#### AIM OF THE TASK:
Give again, exactly, every line of the entries below from the one that has "ENC pin VCC: GND -> 3V3" to the last.

#### SOURCE RECORDS:
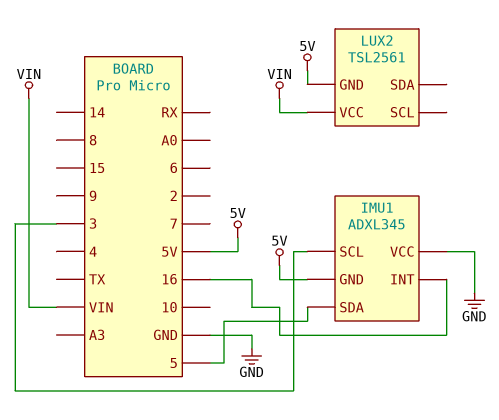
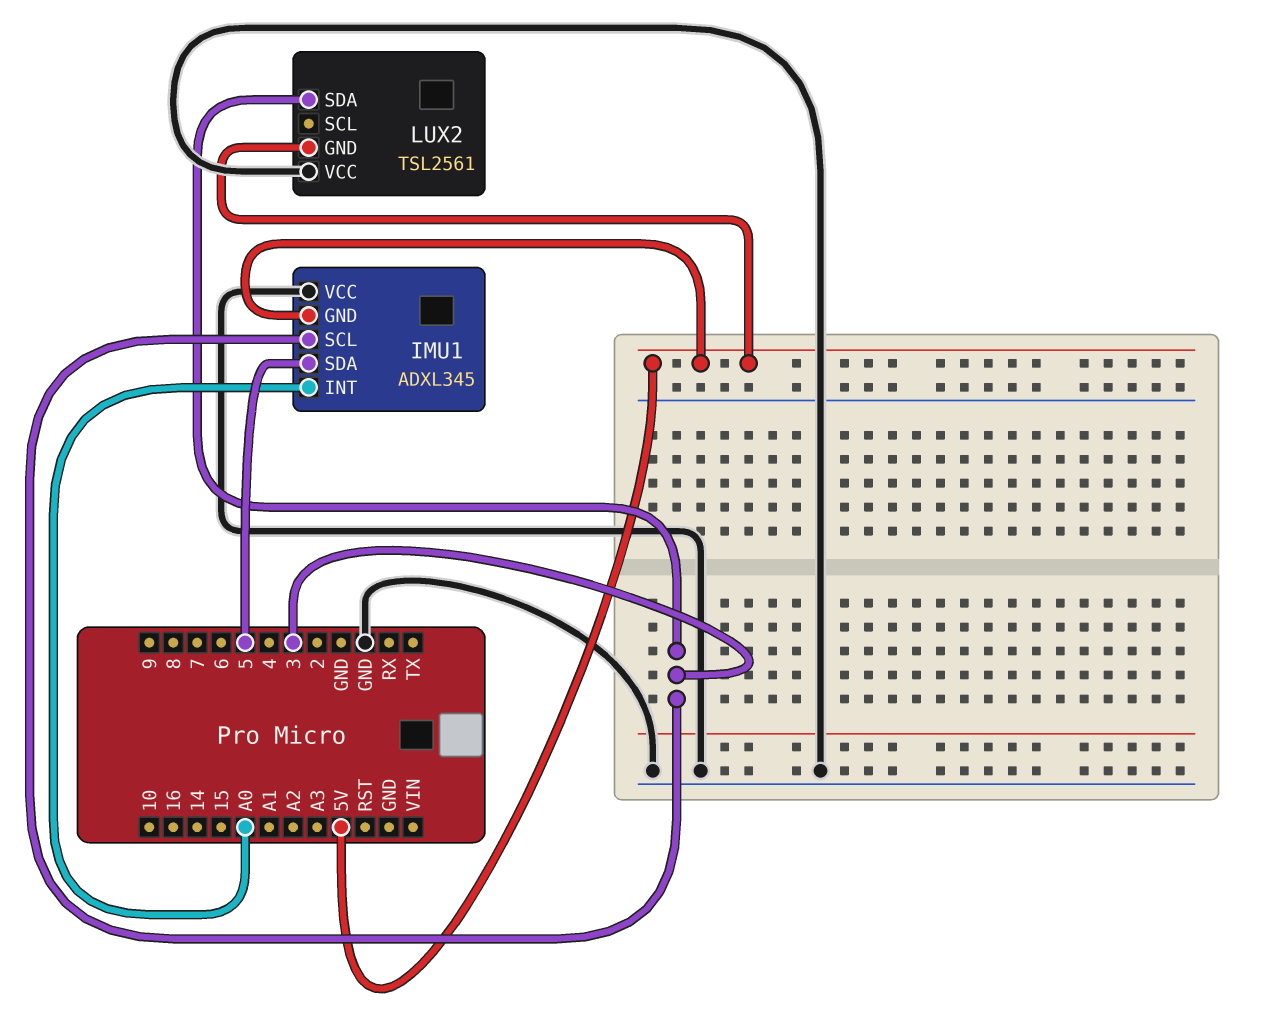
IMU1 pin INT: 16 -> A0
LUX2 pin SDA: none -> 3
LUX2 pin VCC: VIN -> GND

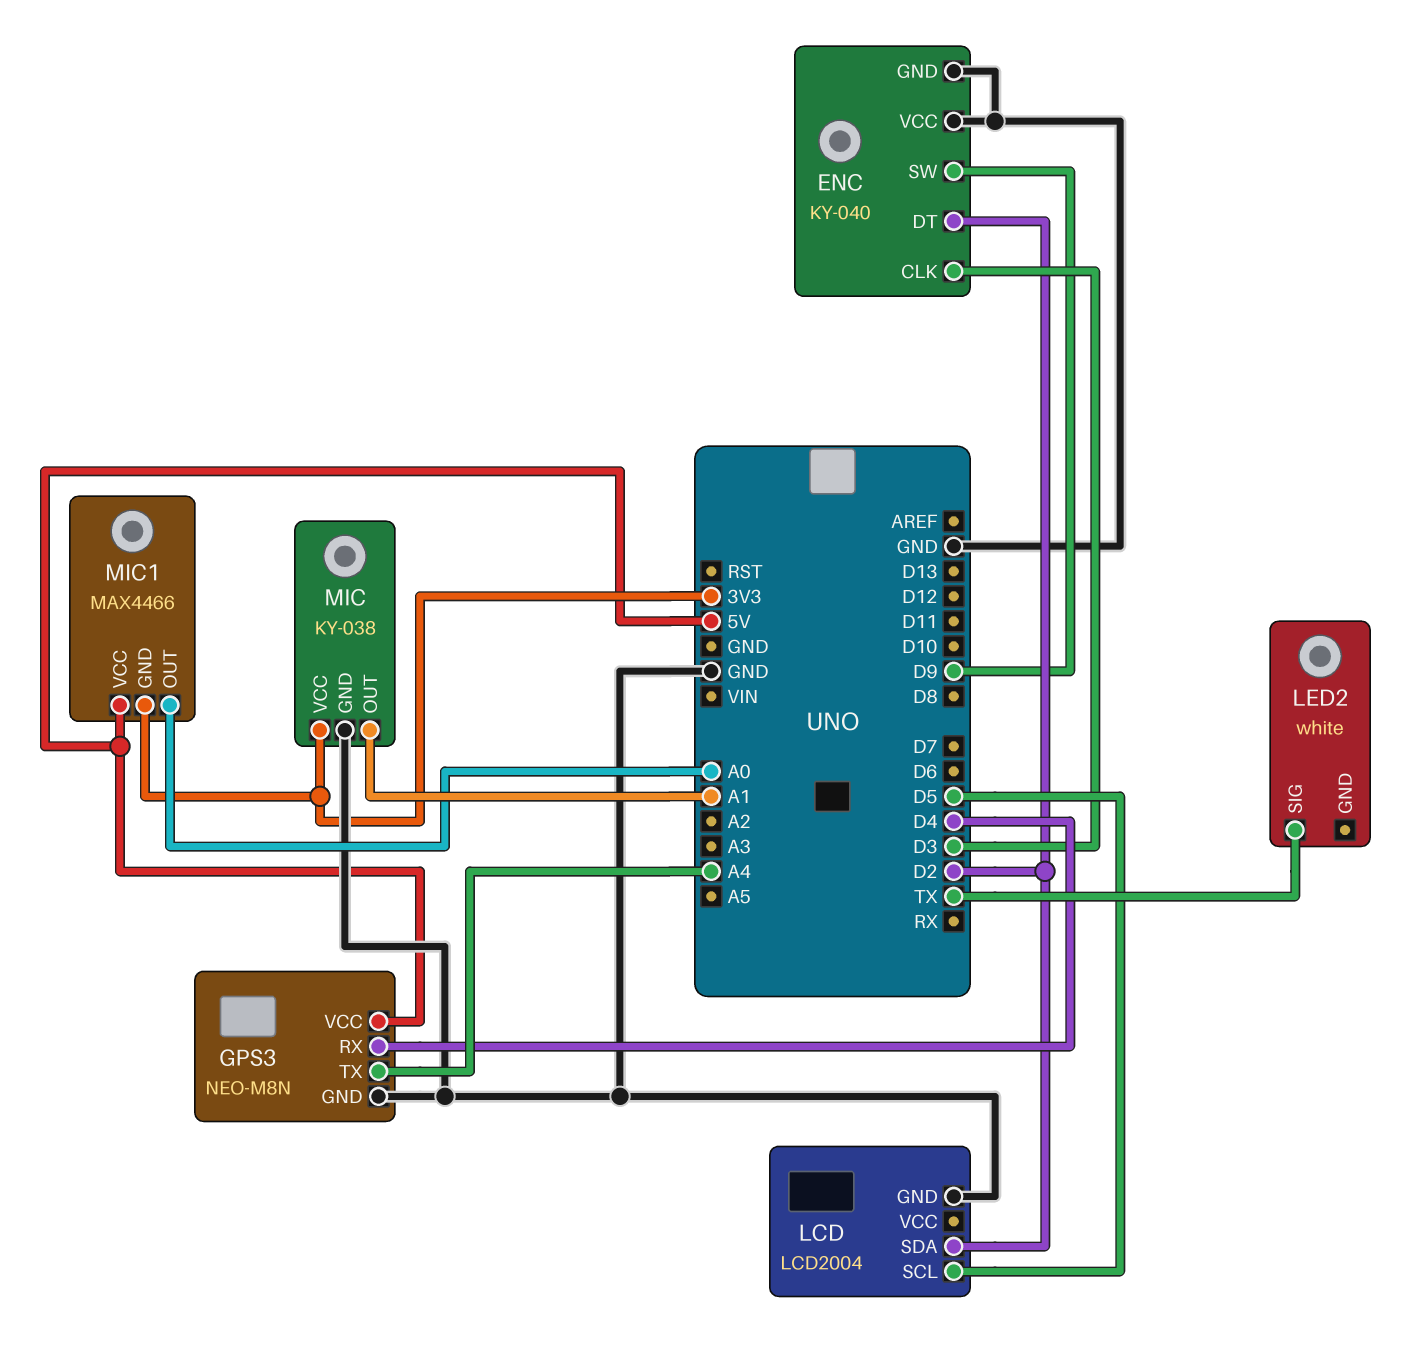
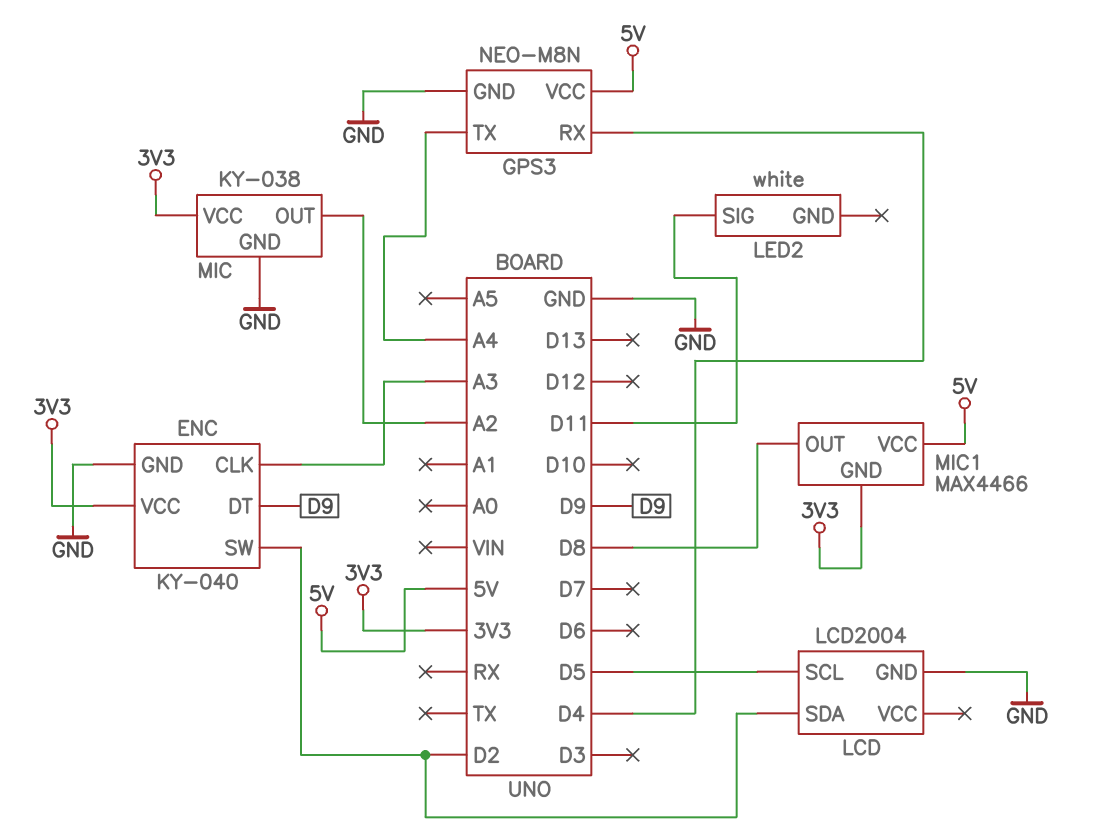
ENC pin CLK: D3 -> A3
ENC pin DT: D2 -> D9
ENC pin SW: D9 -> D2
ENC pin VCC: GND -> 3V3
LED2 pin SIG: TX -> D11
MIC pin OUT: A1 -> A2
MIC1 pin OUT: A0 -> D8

#### RESPONSE TO THE TASK:
ENC pin VCC: GND -> 3V3
LED2 pin SIG: TX -> D11
MIC pin OUT: A1 -> A2
MIC1 pin OUT: A0 -> D8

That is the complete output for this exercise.